- **WHAT THE TASK ASKS**: The full listing should be set down again precisely.
--- START ---
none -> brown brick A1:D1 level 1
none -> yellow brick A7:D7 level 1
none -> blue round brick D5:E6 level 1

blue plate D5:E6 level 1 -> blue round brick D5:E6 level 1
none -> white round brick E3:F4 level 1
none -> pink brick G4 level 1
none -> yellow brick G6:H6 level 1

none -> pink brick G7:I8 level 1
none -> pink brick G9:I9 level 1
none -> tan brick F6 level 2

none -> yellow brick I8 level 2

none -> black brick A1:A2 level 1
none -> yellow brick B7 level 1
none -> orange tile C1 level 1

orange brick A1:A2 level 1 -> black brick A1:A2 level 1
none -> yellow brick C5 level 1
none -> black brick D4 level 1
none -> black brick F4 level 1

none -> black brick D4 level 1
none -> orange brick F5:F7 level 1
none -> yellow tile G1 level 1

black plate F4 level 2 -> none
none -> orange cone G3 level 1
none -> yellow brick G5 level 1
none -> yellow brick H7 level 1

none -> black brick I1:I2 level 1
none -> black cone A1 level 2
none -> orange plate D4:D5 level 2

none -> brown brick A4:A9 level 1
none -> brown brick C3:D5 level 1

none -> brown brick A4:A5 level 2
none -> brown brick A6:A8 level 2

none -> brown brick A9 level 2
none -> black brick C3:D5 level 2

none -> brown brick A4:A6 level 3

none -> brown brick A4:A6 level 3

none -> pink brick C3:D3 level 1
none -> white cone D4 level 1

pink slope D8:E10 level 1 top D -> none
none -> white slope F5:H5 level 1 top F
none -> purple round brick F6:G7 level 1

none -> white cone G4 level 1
--- END ---
- **ANSWER BOX**:
none -> brown brick A1:D1 level 1
none -> yellow brick A7:D7 level 1
none -> blue round brick D5:E6 level 1

blue plate D5:E6 level 1 -> blue round brick D5:E6 level 1
none -> white round brick E3:F4 level 1
none -> pink brick G4 level 1
none -> yellow brick G6:H6 level 1

none -> pink brick G7:I8 level 1
none -> pink brick G9:I9 level 1
none -> tan brick F6 level 2

none -> yellow brick I8 level 2

none -> black brick A1:A2 level 1
none -> yellow brick B7 level 1
none -> orange tile C1 level 1

orange brick A1:A2 level 1 -> black brick A1:A2 level 1
none -> yellow brick C5 level 1
none -> black brick D4 level 1
none -> black brick F4 level 1

none -> black brick D4 level 1
none -> orange brick F5:F7 level 1
none -> yellow tile G1 level 1

black plate F4 level 2 -> none
none -> orange cone G3 level 1
none -> yellow brick G5 level 1
none -> yellow brick H7 level 1

none -> black brick I1:I2 level 1
none -> black cone A1 level 2
none -> orange plate D4:D5 level 2

none -> brown brick A4:A9 level 1
none -> brown brick C3:D5 level 1

none -> brown brick A4:A5 level 2
none -> brown brick A6:A8 level 2

none -> brown brick A9 level 2
none -> black brick C3:D5 level 2

none -> brown brick A4:A6 level 3

none -> brown brick A4:A6 level 3

none -> pink brick C3:D3 level 1
none -> white cone D4 level 1

pink slope D8:E10 level 1 top D -> none
none -> white slope F5:H5 level 1 top F
none -> purple round brick F6:G7 level 1

none -> white cone G4 level 1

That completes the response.